#### WHAT TO WORK ON:
From the data below, repeat exactly the lines from the line with "BT3: 12V (plus" to the line with "Q1: NMOS SI2302", both included.

#### DATA EXTRACTS:
Content starts
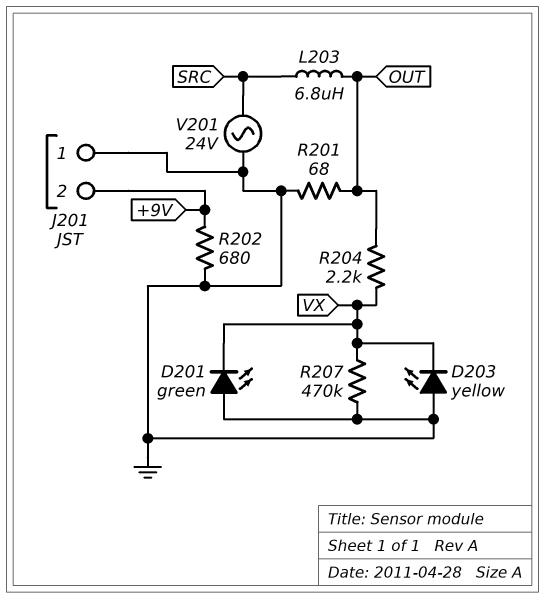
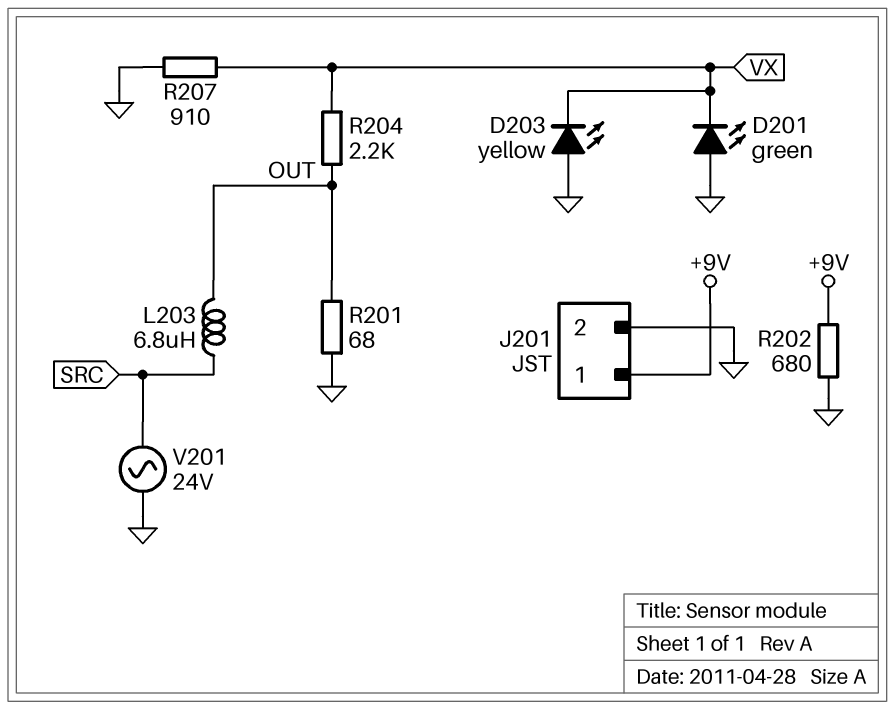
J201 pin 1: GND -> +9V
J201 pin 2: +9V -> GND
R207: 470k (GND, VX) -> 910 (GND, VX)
Content ends
Content starts
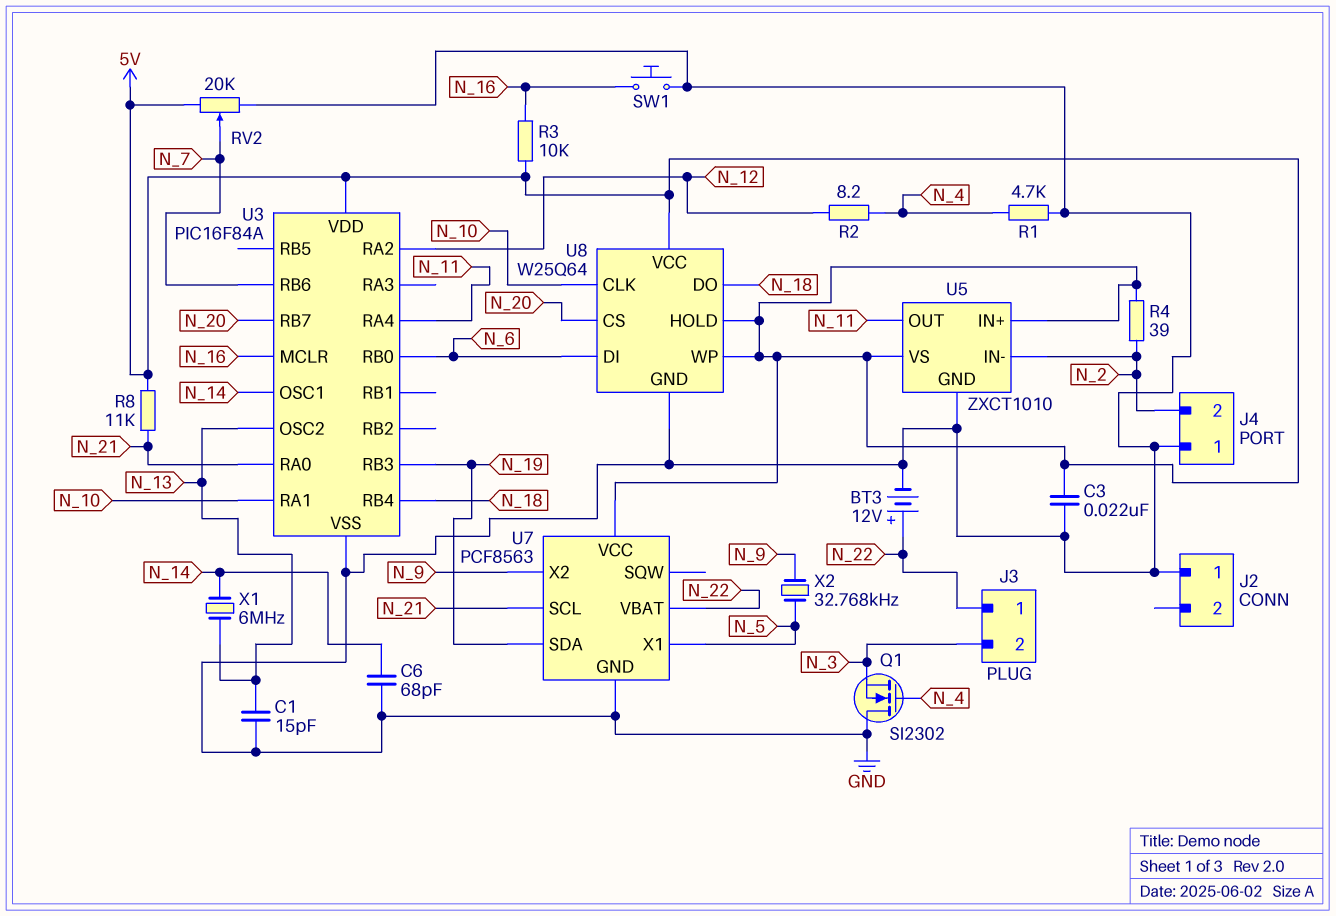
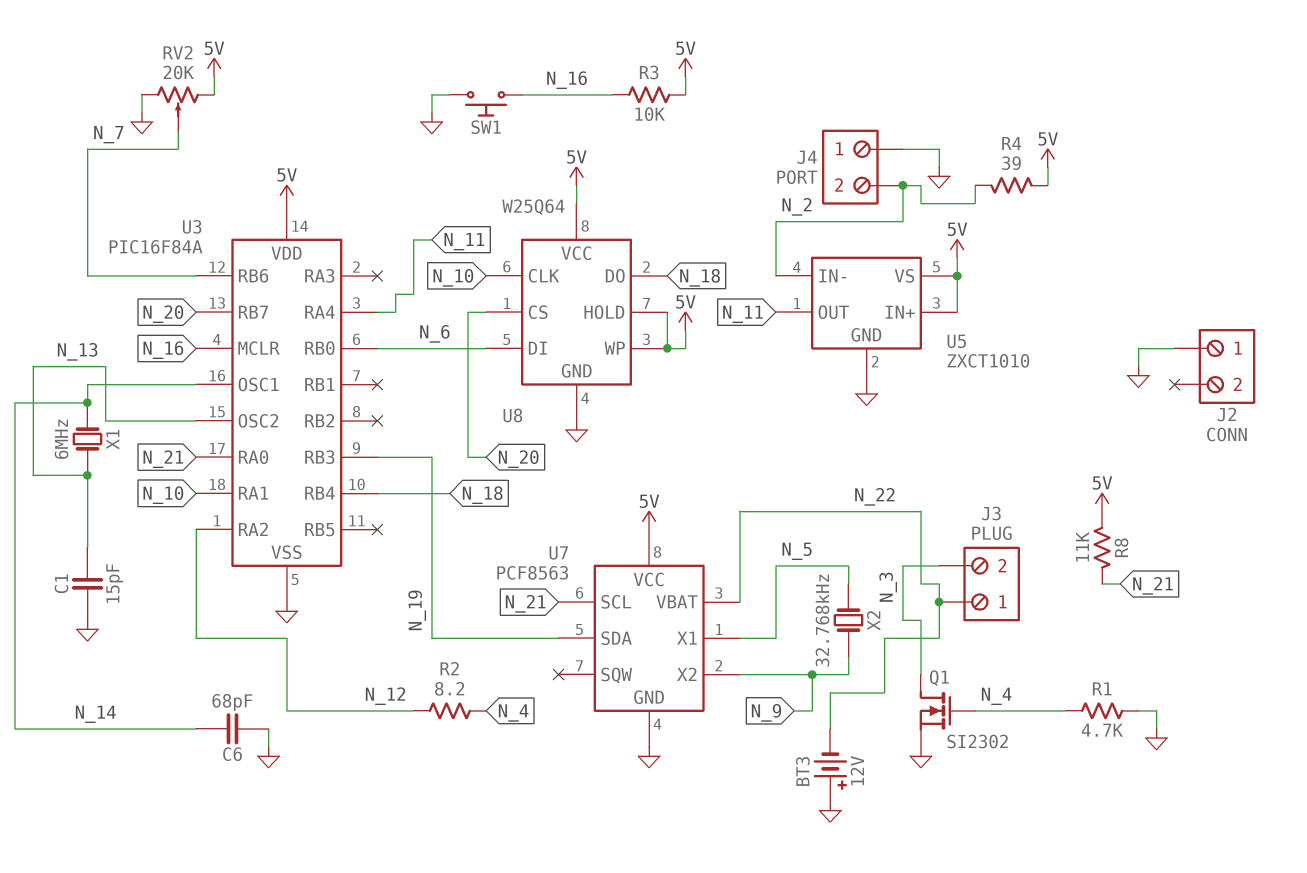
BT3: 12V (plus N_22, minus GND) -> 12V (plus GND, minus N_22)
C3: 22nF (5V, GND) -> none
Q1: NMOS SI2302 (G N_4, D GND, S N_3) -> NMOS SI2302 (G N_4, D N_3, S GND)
Content ends
Content starts
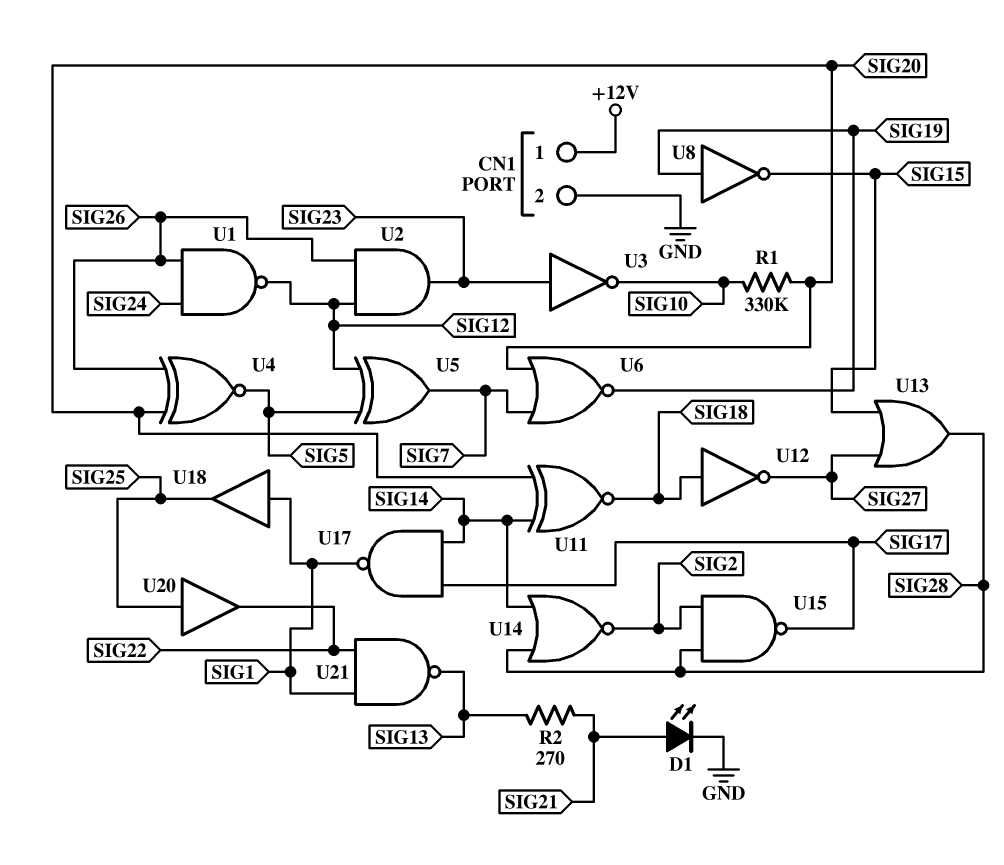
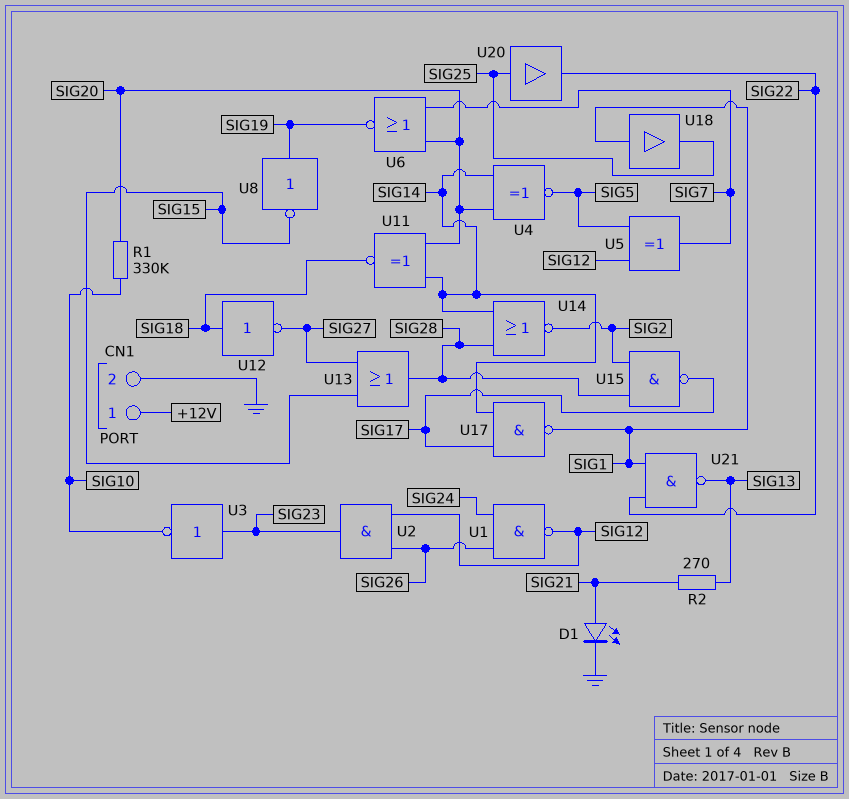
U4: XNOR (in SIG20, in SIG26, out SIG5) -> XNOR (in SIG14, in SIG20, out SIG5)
Content ends
#### FINISHED TASK:
BT3: 12V (plus N_22, minus GND) -> 12V (plus GND, minus N_22)
C3: 22nF (5V, GND) -> none
Q1: NMOS SI2302 (G N_4, D GND, S N_3) -> NMOS SI2302 (G N_4, D N_3, S GND)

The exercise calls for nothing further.